### WHAT YOU WILL DO
Each entry below must appear in the answer exactly as written.

### INFORMATION PROVIDED
● ● ● ●
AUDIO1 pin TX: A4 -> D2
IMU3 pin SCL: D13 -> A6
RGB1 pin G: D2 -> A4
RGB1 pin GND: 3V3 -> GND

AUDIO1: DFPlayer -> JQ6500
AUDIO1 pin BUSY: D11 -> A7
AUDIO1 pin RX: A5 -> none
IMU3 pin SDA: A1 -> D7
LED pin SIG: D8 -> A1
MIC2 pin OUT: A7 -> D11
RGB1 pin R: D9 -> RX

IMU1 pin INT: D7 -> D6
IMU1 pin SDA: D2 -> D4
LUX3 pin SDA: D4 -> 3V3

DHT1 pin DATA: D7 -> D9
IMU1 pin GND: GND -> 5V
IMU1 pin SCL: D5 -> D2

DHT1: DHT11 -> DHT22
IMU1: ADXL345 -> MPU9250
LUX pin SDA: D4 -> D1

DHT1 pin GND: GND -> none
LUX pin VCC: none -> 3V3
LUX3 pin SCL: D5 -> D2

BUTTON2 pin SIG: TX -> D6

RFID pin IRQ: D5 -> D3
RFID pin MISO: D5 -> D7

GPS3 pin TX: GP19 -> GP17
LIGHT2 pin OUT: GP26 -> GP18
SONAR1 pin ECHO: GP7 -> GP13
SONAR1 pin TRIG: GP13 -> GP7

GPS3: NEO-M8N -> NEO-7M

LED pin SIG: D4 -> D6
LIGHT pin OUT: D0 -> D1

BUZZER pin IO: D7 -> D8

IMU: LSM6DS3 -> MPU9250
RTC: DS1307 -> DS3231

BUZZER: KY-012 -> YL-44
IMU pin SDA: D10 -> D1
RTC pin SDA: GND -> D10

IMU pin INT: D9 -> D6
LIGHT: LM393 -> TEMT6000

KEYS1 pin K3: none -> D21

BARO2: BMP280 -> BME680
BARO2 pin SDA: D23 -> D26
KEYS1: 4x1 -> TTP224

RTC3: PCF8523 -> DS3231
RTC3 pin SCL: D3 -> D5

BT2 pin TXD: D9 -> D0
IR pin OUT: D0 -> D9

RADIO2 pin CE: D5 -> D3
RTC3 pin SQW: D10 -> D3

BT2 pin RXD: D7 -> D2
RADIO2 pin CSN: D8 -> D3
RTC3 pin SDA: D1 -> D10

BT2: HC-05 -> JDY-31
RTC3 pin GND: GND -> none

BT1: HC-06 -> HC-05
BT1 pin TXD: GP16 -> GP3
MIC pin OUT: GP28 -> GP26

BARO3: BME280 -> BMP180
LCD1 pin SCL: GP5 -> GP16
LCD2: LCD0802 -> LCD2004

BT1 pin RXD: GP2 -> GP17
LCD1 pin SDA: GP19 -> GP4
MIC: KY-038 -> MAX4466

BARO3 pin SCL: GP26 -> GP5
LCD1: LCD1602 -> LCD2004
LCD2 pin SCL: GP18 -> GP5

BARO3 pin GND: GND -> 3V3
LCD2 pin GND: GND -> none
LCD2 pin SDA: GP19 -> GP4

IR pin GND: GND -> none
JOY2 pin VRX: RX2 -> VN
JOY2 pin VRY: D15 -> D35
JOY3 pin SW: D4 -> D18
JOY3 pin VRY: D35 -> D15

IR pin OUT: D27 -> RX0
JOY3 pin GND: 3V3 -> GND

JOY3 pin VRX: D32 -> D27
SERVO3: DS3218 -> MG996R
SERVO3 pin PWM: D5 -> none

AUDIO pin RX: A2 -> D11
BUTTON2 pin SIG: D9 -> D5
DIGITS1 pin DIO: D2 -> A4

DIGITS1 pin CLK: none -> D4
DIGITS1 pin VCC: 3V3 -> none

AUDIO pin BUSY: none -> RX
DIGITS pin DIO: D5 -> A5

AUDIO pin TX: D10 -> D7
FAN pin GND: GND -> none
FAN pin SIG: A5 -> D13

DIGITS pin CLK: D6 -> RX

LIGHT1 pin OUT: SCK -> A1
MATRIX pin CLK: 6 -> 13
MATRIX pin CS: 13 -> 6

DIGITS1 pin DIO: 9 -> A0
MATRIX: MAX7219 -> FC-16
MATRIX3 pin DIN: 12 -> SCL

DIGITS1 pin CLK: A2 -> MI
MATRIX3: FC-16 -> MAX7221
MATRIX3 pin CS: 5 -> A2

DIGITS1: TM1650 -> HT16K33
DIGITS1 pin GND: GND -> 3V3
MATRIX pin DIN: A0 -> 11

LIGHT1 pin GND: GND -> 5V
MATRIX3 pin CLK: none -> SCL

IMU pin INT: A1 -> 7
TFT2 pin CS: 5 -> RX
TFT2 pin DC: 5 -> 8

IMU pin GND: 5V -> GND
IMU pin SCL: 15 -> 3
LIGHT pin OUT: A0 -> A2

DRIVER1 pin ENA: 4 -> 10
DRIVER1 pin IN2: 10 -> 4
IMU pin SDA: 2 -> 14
● ● ● ●
### COMPLETED TASK
AUDIO1 pin TX: A4 -> D2
IMU3 pin SCL: D13 -> A6
RGB1 pin G: D2 -> A4
RGB1 pin GND: 3V3 -> GND

AUDIO1: DFPlayer -> JQ6500
AUDIO1 pin BUSY: D11 -> A7
AUDIO1 pin RX: A5 -> none
IMU3 pin SDA: A1 -> D7
LED pin SIG: D8 -> A1
MIC2 pin OUT: A7 -> D11
RGB1 pin R: D9 -> RX

IMU1 pin INT: D7 -> D6
IMU1 pin SDA: D2 -> D4
LUX3 pin SDA: D4 -> 3V3

DHT1 pin DATA: D7 -> D9
IMU1 pin GND: GND -> 5V
IMU1 pin SCL: D5 -> D2

DHT1: DHT11 -> DHT22
IMU1: ADXL345 -> MPU9250
LUX pin SDA: D4 -> D1

DHT1 pin GND: GND -> none
LUX pin VCC: none -> 3V3
LUX3 pin SCL: D5 -> D2

BUTTON2 pin SIG: TX -> D6

RFID pin IRQ: D5 -> D3
RFID pin MISO: D5 -> D7

GPS3 pin TX: GP19 -> GP17
LIGHT2 pin OUT: GP26 -> GP18
SONAR1 pin ECHO: GP7 -> GP13
SONAR1 pin TRIG: GP13 -> GP7

GPS3: NEO-M8N -> NEO-7M

LED pin SIG: D4 -> D6
LIGHT pin OUT: D0 -> D1

BUZZER pin IO: D7 -> D8

IMU: LSM6DS3 -> MPU9250
RTC: DS1307 -> DS3231

BUZZER: KY-012 -> YL-44
IMU pin SDA: D10 -> D1
RTC pin SDA: GND -> D10

IMU pin INT: D9 -> D6
LIGHT: LM393 -> TEMT6000

KEYS1 pin K3: none -> D21

BARO2: BMP280 -> BME680
BARO2 pin SDA: D23 -> D26
KEYS1: 4x1 -> TTP224

RTC3: PCF8523 -> DS3231
RTC3 pin SCL: D3 -> D5

BT2 pin TXD: D9 -> D0
IR pin OUT: D0 -> D9

RADIO2 pin CE: D5 -> D3
RTC3 pin SQW: D10 -> D3

BT2 pin RXD: D7 -> D2
RADIO2 pin CSN: D8 -> D3
RTC3 pin SDA: D1 -> D10

BT2: HC-05 -> JDY-31
RTC3 pin GND: GND -> none

BT1: HC-06 -> HC-05
BT1 pin TXD: GP16 -> GP3
MIC pin OUT: GP28 -> GP26

BARO3: BME280 -> BMP180
LCD1 pin SCL: GP5 -> GP16
LCD2: LCD0802 -> LCD2004

BT1 pin RXD: GP2 -> GP17
LCD1 pin SDA: GP19 -> GP4
MIC: KY-038 -> MAX4466

BARO3 pin SCL: GP26 -> GP5
LCD1: LCD1602 -> LCD2004
LCD2 pin SCL: GP18 -> GP5

BARO3 pin GND: GND -> 3V3
LCD2 pin GND: GND -> none
LCD2 pin SDA: GP19 -> GP4

IR pin GND: GND -> none
JOY2 pin VRX: RX2 -> VN
JOY2 pin VRY: D15 -> D35
JOY3 pin SW: D4 -> D18
JOY3 pin VRY: D35 -> D15

IR pin OUT: D27 -> RX0
JOY3 pin GND: 3V3 -> GND

JOY3 pin VRX: D32 -> D27
SERVO3: DS3218 -> MG996R
SERVO3 pin PWM: D5 -> none

AUDIO pin RX: A2 -> D11
BUTTON2 pin SIG: D9 -> D5
DIGITS1 pin DIO: D2 -> A4

DIGITS1 pin CLK: none -> D4
DIGITS1 pin VCC: 3V3 -> none

AUDIO pin BUSY: none -> RX
DIGITS pin DIO: D5 -> A5

AUDIO pin TX: D10 -> D7
FAN pin GND: GND -> none
FAN pin SIG: A5 -> D13

DIGITS pin CLK: D6 -> RX

LIGHT1 pin OUT: SCK -> A1
MATRIX pin CLK: 6 -> 13
MATRIX pin CS: 13 -> 6

DIGITS1 pin DIO: 9 -> A0
MATRIX: MAX7219 -> FC-16
MATRIX3 pin DIN: 12 -> SCL

DIGITS1 pin CLK: A2 -> MI
MATRIX3: FC-16 -> MAX7221
MATRIX3 pin CS: 5 -> A2

DIGITS1: TM1650 -> HT16K33
DIGITS1 pin GND: GND -> 3V3
MATRIX pin DIN: A0 -> 11

LIGHT1 pin GND: GND -> 5V
MATRIX3 pin CLK: none -> SCL

IMU pin INT: A1 -> 7
TFT2 pin CS: 5 -> RX
TFT2 pin DC: 5 -> 8

IMU pin GND: 5V -> GND
IMU pin SCL: 15 -> 3
LIGHT pin OUT: A0 -> A2

DRIVER1 pin ENA: 4 -> 10
DRIVER1 pin IN2: 10 -> 4
IMU pin SDA: 2 -> 14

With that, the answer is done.